§ **How to complete this task**
Write out, from the entries below, exactly the lines that run between the lines holding "resized: Kochtopf/lila centre = centre x2.17" and "camera: 30 degrees left, 10 degrees down", inclusive, and stop there.

§ **Record set**
▶
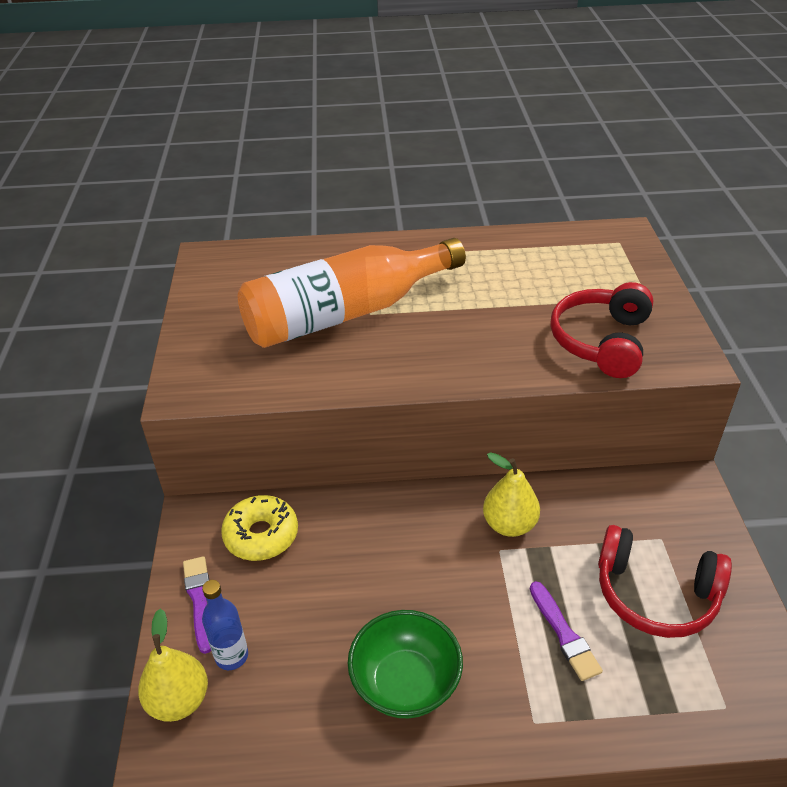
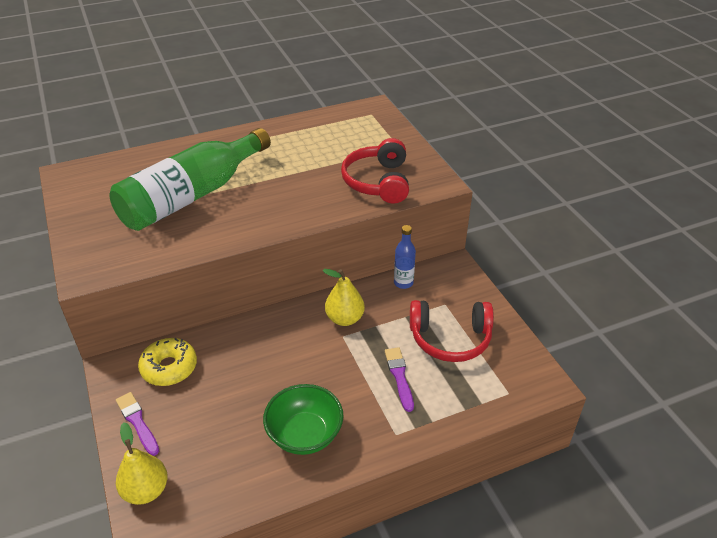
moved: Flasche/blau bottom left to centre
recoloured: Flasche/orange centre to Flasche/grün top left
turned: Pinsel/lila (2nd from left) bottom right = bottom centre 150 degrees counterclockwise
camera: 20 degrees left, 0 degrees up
◀
▶
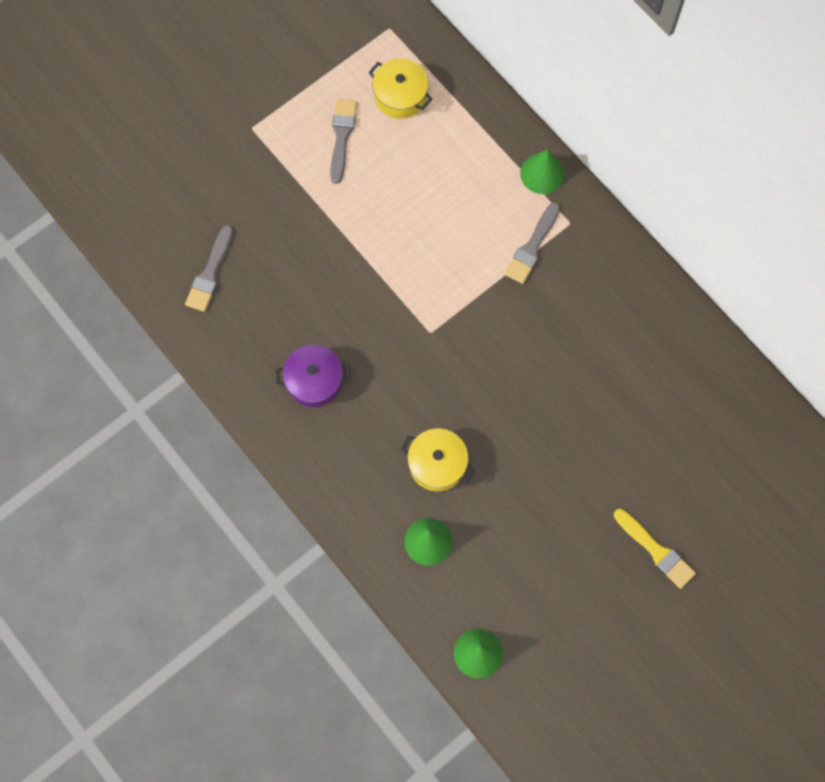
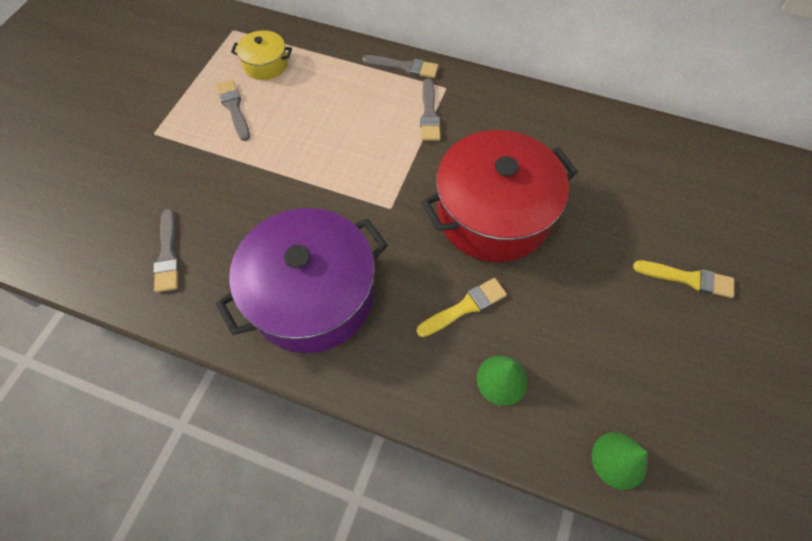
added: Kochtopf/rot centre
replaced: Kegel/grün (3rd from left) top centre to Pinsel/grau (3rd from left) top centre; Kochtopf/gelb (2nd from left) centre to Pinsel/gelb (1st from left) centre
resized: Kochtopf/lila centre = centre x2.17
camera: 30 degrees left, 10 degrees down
◀
§ **Expected answer**
resized: Kochtopf/lila centre = centre x2.17
camera: 30 degrees left, 10 degrees down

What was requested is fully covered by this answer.